◆ WORK TO COMPLETE:
Please copy out the records below word for word, from their first line through the line containing "road 2 (track): [(511,224),(391,135),(374,110),(338,0)]", including both of those lines.
▽
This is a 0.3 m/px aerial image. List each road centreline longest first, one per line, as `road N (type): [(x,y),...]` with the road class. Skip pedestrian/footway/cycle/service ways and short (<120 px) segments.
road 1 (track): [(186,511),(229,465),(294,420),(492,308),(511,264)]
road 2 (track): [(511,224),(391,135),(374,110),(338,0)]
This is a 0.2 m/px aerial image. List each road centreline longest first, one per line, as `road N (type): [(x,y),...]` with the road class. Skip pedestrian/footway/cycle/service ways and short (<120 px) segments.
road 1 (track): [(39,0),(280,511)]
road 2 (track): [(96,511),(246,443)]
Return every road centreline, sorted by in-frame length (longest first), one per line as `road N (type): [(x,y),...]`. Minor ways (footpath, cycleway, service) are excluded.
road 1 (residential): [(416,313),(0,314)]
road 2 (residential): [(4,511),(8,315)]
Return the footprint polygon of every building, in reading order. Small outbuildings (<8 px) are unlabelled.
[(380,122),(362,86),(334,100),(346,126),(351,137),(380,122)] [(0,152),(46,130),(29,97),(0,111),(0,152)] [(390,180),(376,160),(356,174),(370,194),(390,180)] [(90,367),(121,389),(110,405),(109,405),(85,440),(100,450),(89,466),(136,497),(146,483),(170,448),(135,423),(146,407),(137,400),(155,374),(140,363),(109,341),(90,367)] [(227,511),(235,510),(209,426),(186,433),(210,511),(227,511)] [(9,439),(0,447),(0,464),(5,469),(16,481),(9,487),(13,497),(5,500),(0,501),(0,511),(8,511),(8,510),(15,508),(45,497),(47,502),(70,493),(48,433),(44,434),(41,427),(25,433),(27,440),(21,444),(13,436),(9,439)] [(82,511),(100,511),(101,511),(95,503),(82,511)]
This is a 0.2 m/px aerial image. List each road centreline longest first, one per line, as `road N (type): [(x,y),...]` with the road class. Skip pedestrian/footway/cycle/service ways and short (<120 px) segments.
△
◆ THE OUTPUT:
This is a 0.3 m/px aerial image. List each road centreline longest first, one per line, as `road N (type): [(x,y),...]` with the road class. Skip pedestrian/footway/cycle/service ways and short (<120 px) segments.
road 1 (track): [(186,511),(229,465),(294,420),(492,308),(511,264)]
road 2 (track): [(511,224),(391,135),(374,110),(338,0)]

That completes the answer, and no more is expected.